**What to work on:** The answer is to be the data that follows, transcribed exactly, minus its pictures.

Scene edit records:

Content starts

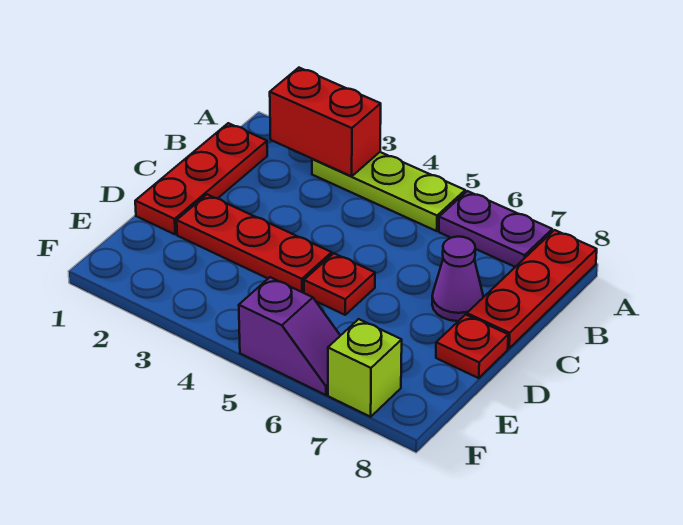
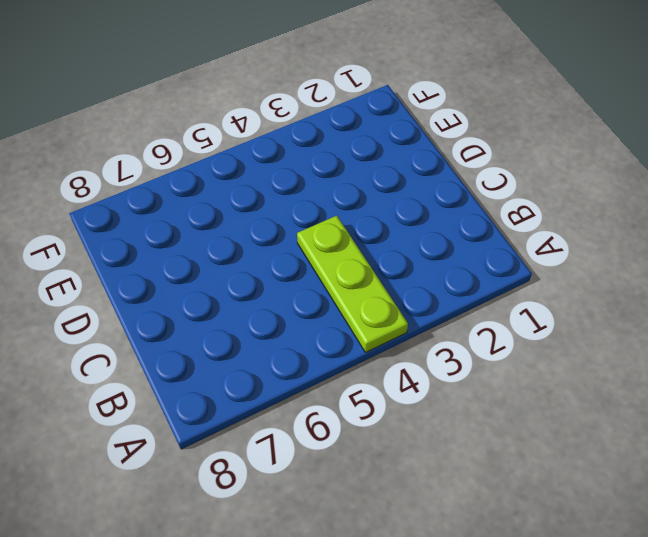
lime plate A4:C4 level 1 -> lime plate A3:A5 level 1
none -> purple plate A6:A7 level 1
none -> red plate A8:C8 level 1

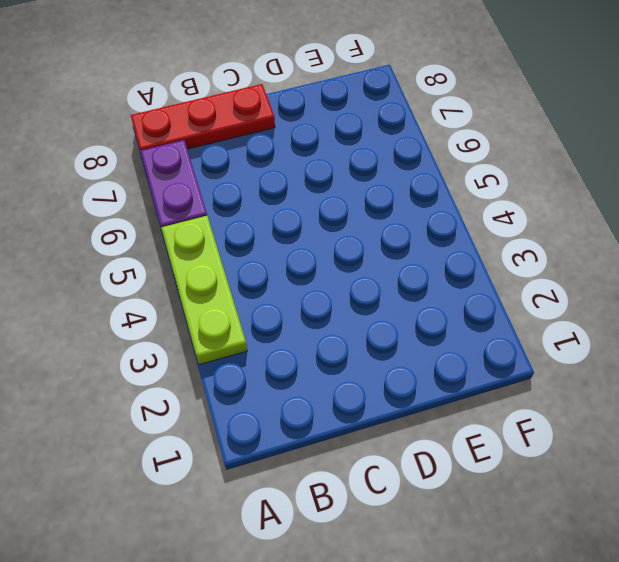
none -> red plate B1:D1 level 1
none -> purple cone C7 level 1

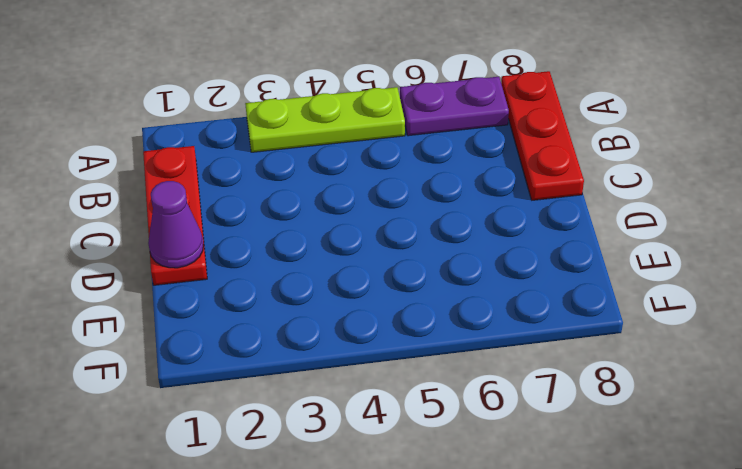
purple cone D1 level 2 -> purple cone C7 level 1
none -> red plate D2:D4 level 1
none -> red plate D5 level 1

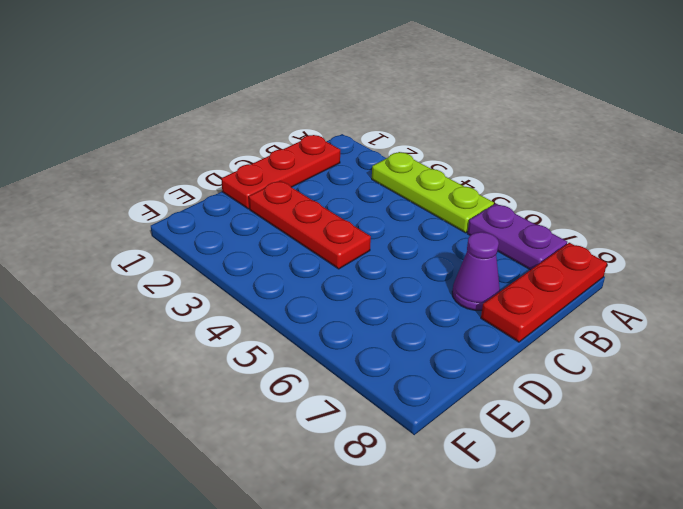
none -> red plate D5 level 1
none -> red plate D8 level 1

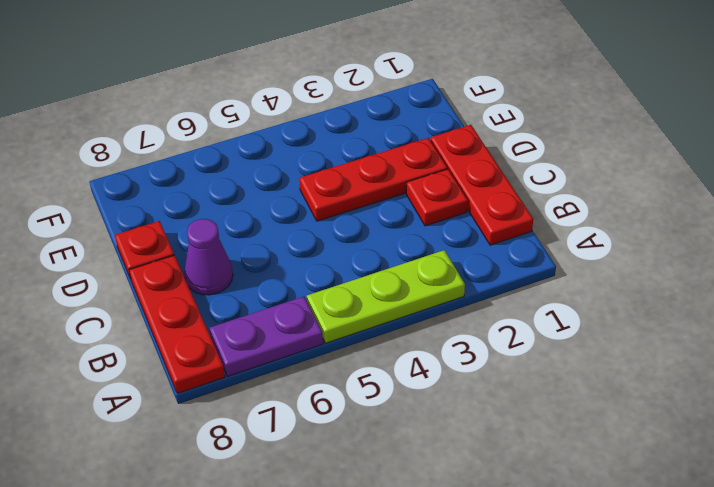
red plate C2 level 1 -> red plate D5 level 1
none -> purple slope F5:F6 level 1 top 5
none -> lime brick F7 level 1

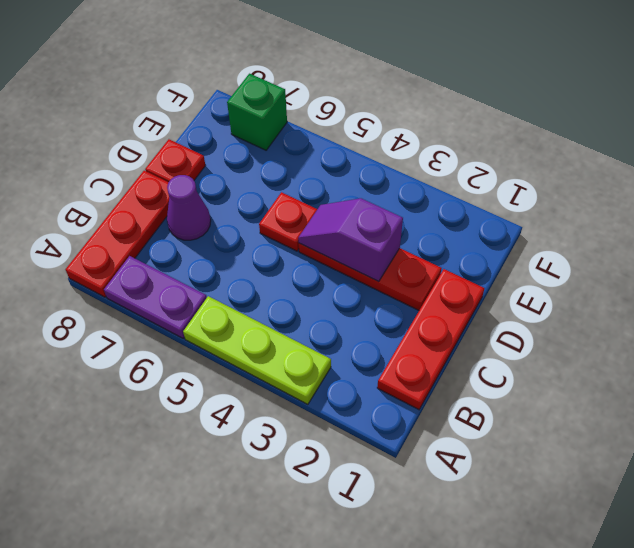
purple slope D3:D4 level 2 top 3 -> purple slope F5:F6 level 1 top 5
green brick F7 level 1 -> lime brick F7 level 1
none -> red brick A2:A3 level 2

Content ends

**Reply:**
lime plate A4:C4 level 1 -> lime plate A3:A5 level 1
none -> purple plate A6:A7 level 1
none -> red plate A8:C8 level 1

none -> red plate B1:D1 level 1
none -> purple cone C7 level 1

purple cone D1 level 2 -> purple cone C7 level 1
none -> red plate D2:D4 level 1
none -> red plate D5 level 1

none -> red plate D5 level 1
none -> red plate D8 level 1

red plate C2 level 1 -> red plate D5 level 1
none -> purple slope F5:F6 level 1 top 5
none -> lime brick F7 level 1

purple slope D3:D4 level 2 top 3 -> purple slope F5:F6 level 1 top 5
green brick F7 level 1 -> lime brick F7 level 1
none -> red brick A2:A3 level 2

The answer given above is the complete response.